> _To do_: The answer must be a single number: the count of lines in these records that hold "green".

> _Supplied records_:

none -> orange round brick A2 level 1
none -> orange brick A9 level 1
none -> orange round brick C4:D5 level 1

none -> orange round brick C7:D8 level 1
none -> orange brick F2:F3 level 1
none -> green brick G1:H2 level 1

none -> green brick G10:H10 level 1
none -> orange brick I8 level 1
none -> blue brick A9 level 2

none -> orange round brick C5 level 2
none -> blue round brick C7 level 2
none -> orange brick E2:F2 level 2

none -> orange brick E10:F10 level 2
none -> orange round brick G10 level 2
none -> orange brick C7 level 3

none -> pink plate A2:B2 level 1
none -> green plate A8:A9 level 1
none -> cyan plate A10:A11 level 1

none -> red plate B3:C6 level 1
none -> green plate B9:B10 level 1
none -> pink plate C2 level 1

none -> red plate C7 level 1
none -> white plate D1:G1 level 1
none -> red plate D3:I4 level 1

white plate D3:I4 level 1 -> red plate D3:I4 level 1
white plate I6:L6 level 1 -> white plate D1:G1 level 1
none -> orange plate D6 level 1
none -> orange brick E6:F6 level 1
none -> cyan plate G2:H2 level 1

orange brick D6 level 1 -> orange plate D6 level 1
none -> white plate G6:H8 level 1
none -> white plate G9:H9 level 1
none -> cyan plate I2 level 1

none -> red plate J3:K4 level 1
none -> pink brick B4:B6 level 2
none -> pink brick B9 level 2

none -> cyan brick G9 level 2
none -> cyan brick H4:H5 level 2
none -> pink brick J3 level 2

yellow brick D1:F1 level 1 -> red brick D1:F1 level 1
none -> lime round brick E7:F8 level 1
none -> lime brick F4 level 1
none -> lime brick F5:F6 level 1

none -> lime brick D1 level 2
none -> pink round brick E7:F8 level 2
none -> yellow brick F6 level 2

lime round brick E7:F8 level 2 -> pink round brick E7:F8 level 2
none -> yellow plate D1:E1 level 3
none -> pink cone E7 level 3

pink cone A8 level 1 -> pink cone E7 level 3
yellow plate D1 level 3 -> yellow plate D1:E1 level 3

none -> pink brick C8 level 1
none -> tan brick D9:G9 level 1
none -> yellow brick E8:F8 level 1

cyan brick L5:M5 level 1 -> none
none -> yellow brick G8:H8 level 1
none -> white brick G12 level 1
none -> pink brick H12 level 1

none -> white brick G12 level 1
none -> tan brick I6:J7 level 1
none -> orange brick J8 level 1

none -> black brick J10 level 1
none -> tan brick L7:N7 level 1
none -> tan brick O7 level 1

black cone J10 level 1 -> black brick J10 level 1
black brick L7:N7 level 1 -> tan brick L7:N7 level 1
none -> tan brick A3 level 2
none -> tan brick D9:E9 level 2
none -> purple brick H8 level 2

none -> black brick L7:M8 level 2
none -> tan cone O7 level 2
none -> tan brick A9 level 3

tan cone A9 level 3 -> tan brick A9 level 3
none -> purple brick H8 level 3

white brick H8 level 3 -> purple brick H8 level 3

> _Response area_: 4